● **Goal of the exercise**
The response must contain each line of the material that holds "brown".

● **Information supplied**
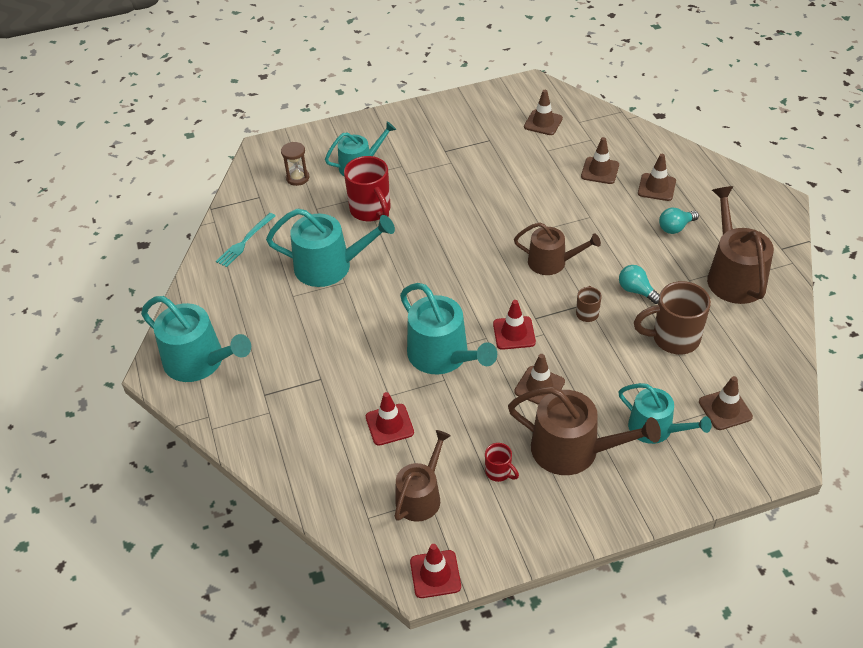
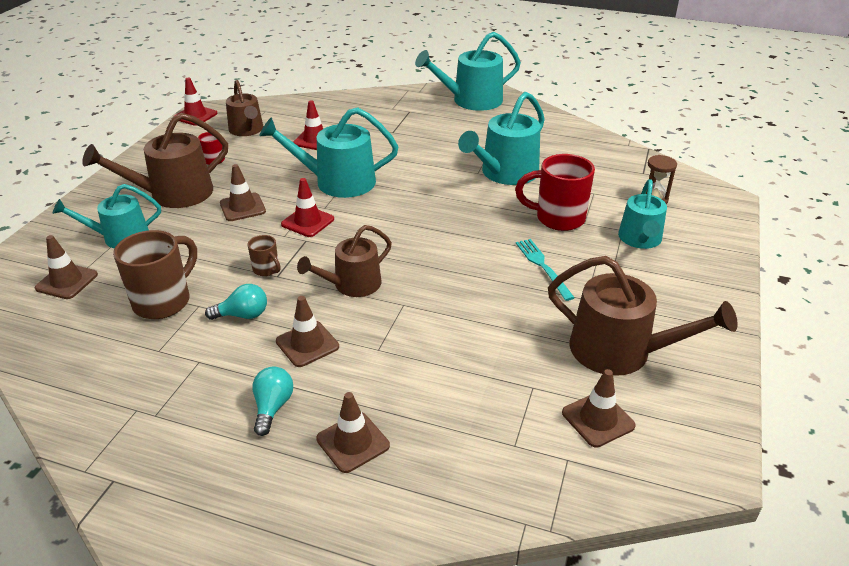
camera: 125 degrees right, 10 degrees down
(245, 241) = (584, 149): turquoise fork -> turquoise fork (543, 267)
(600, 171) = (443, 410): brown traffic cone -> brown traffic cone (307, 344)
(733, 276) = (151, 400): brown watering can -> brown watering can (620, 351)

● **Exercise result**
(600, 171) = (443, 410): brown traffic cone -> brown traffic cone (307, 344)
(733, 276) = (151, 400): brown watering can -> brown watering can (620, 351)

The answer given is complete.